All that should come back is the lines of the data below from the one containing "pink padlock: 3 -> 0" to the one containing "white padlock: 0 -> 1", inclusive, exactly as they stand.

* **Available data**
· · ·

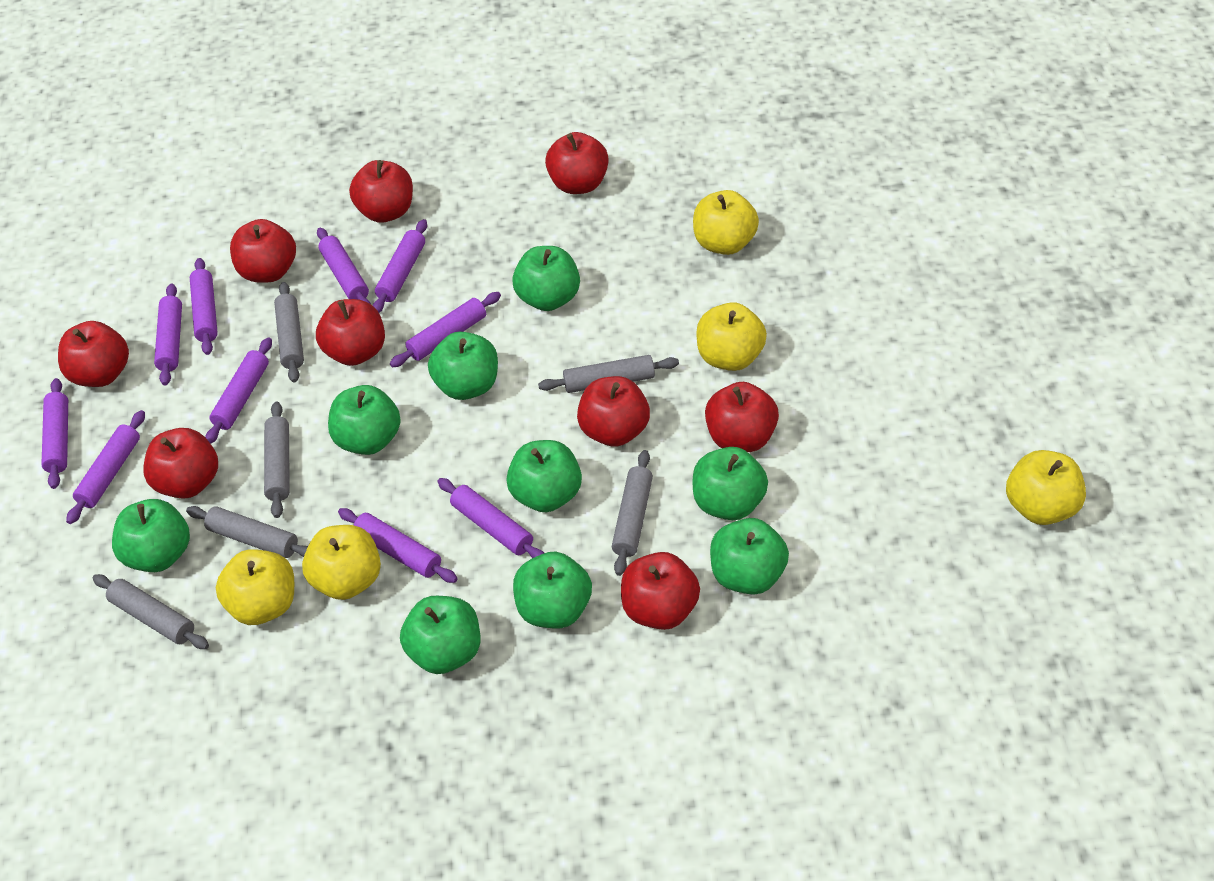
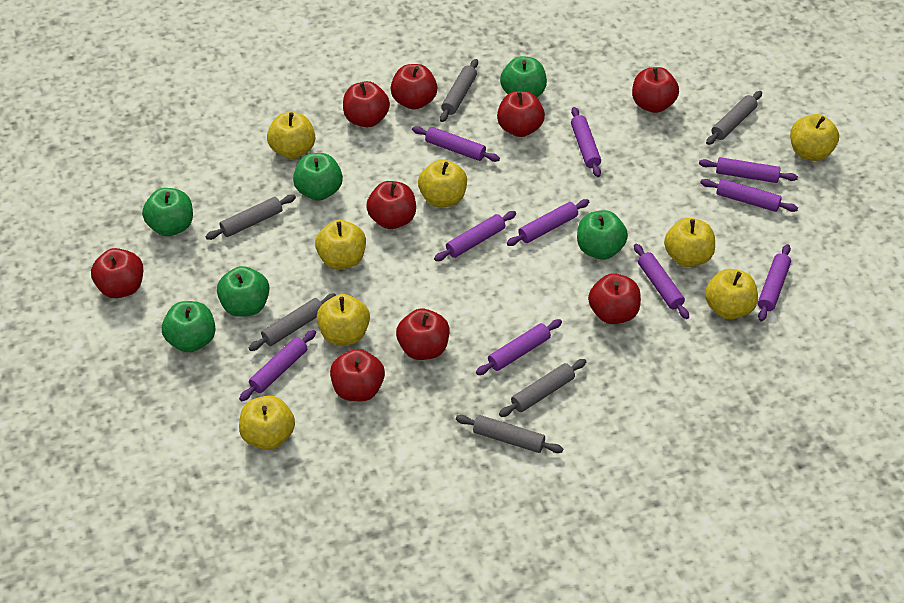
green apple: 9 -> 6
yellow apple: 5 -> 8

· · ·

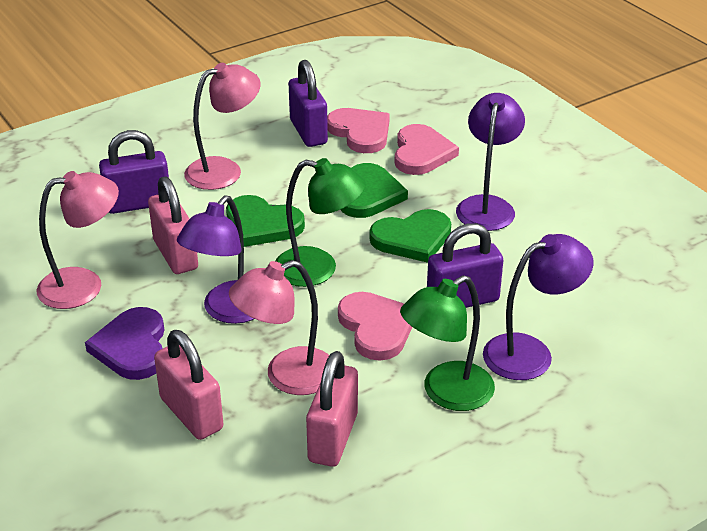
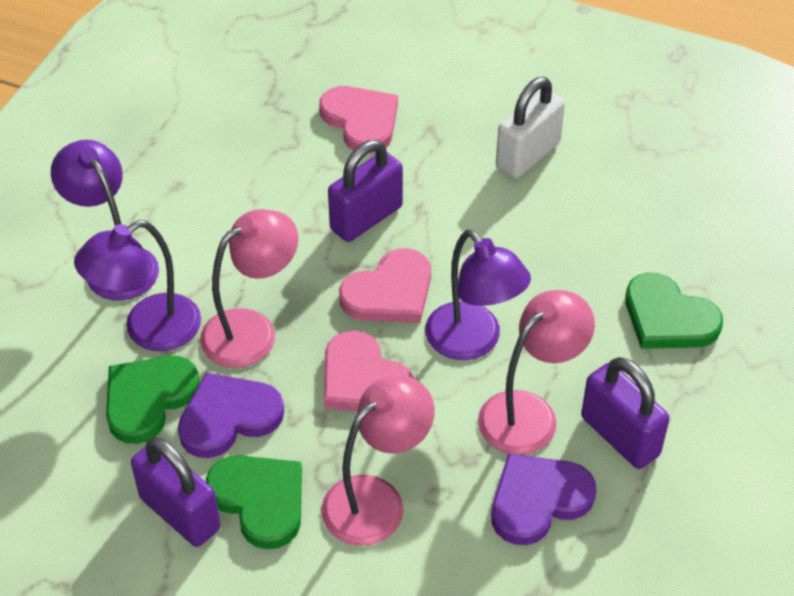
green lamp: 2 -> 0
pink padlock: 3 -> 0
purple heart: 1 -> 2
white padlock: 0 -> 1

· · ·

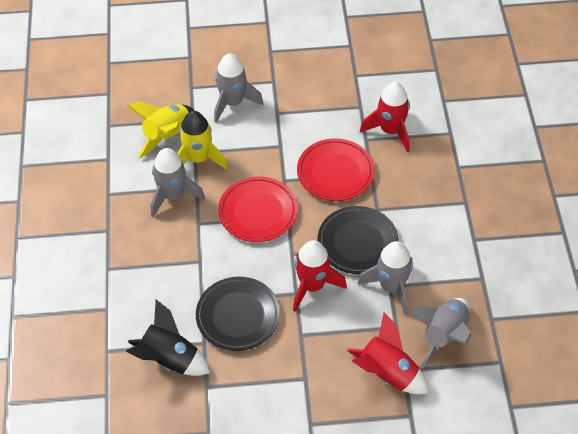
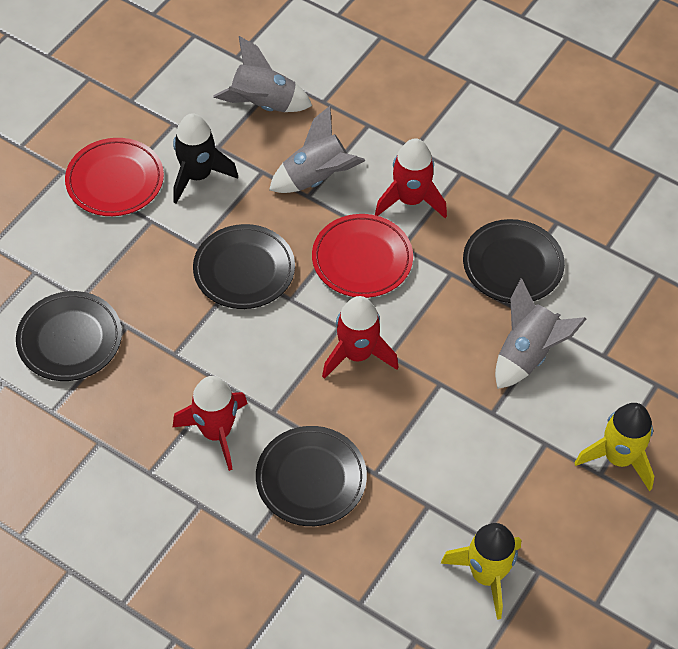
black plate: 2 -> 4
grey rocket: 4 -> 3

· · ·

* **Your response**
pink padlock: 3 -> 0
purple heart: 1 -> 2
white padlock: 0 -> 1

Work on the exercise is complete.